↓↓↓

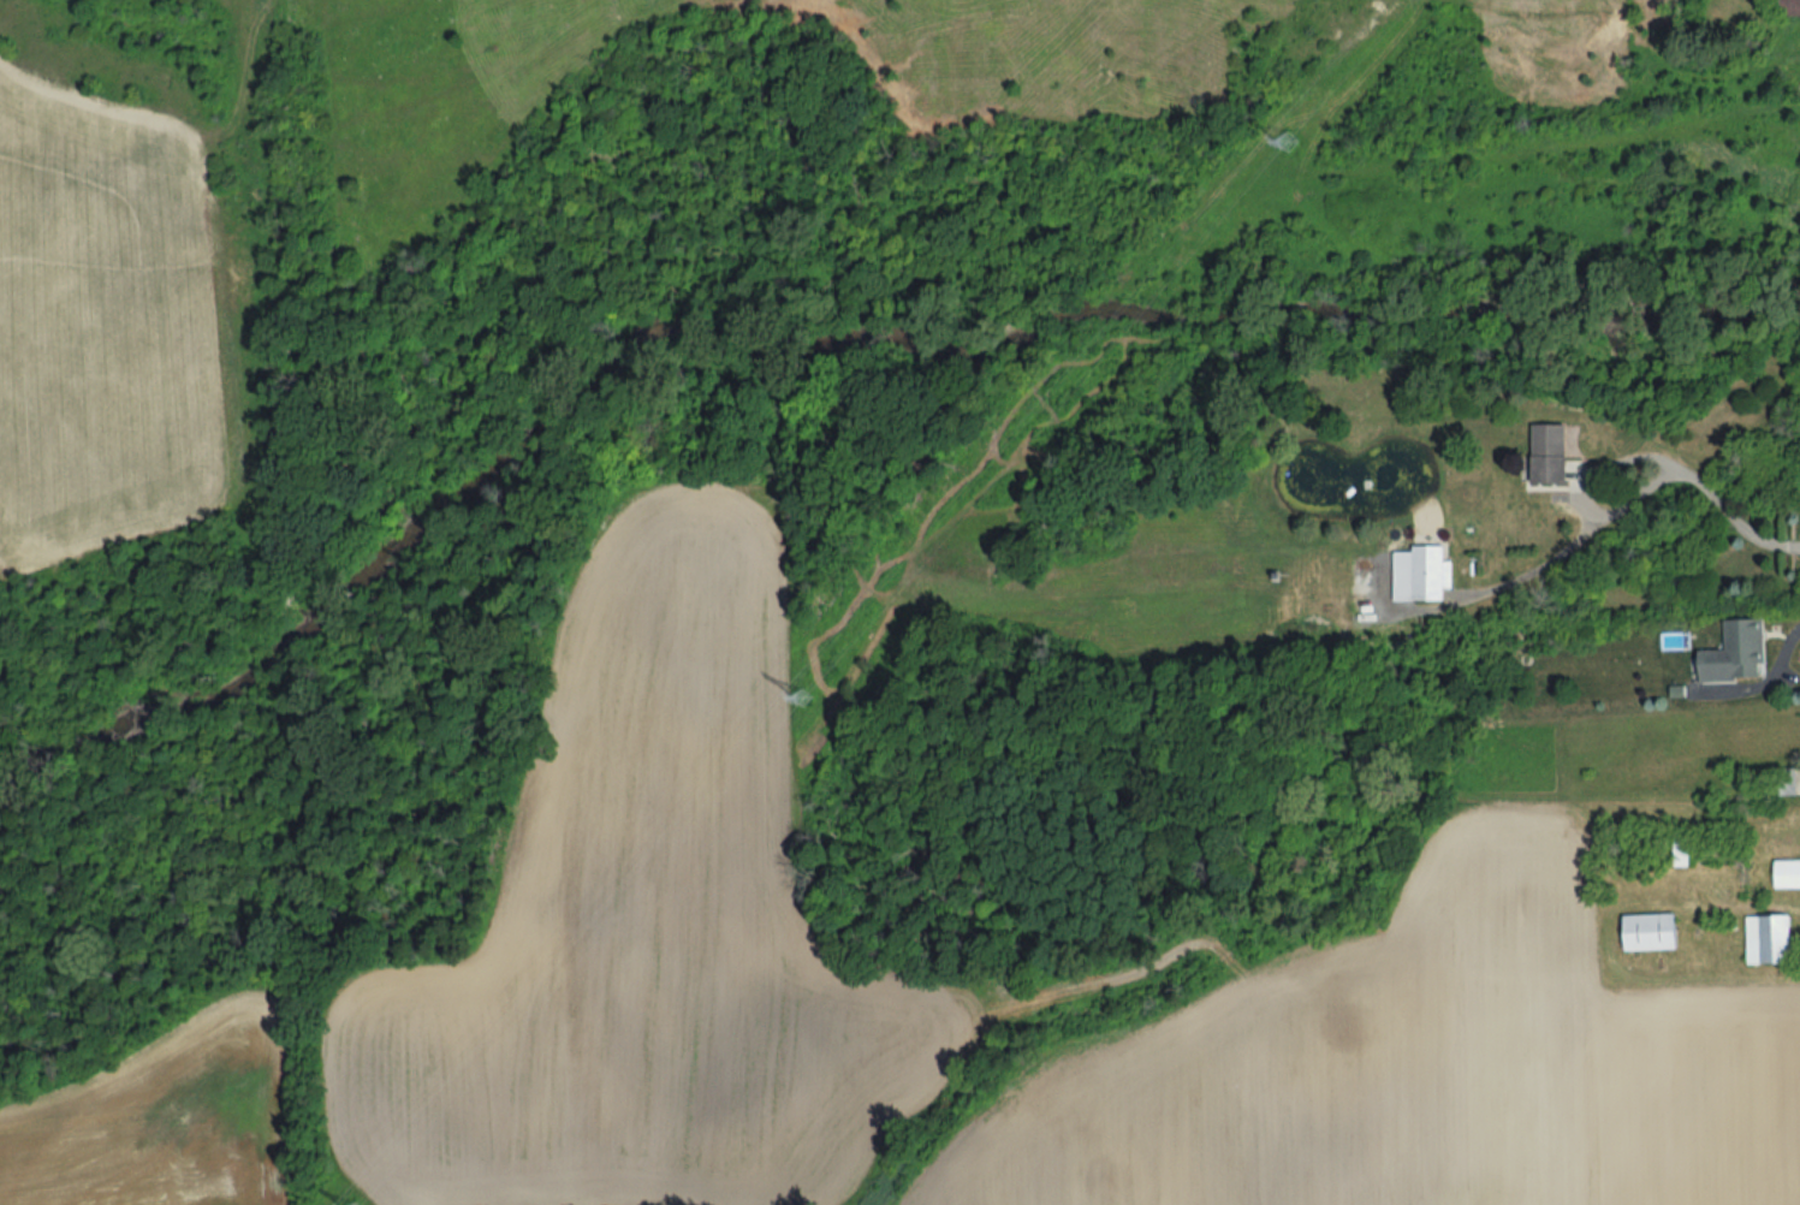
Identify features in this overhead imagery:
power tower: (1292, 140)
crop: (108, 330)
building: (1547, 456)
road: (1716, 499)
building: (1419, 575)
building: (1735, 653)
road: (1777, 666)
power tower: (806, 698)
building: (1783, 781)
building: (1678, 849)
building: (1786, 874)
crop: (644, 928)
building: (1647, 932)
building: (1769, 936)
crop: (1414, 1068)
crop: (158, 1121)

↑↑↑

## Job item
Omit the pictures, then copy out all the data exactly as it stands.

## Task response
Identify features in this overhead imagery:
power tower: (1292, 140)
crop: (108, 330)
building: (1547, 456)
road: (1716, 499)
building: (1419, 575)
building: (1735, 653)
road: (1777, 666)
power tower: (806, 698)
building: (1783, 781)
building: (1678, 849)
building: (1786, 874)
crop: (644, 928)
building: (1647, 932)
building: (1769, 936)
crop: (1414, 1068)
crop: (158, 1121)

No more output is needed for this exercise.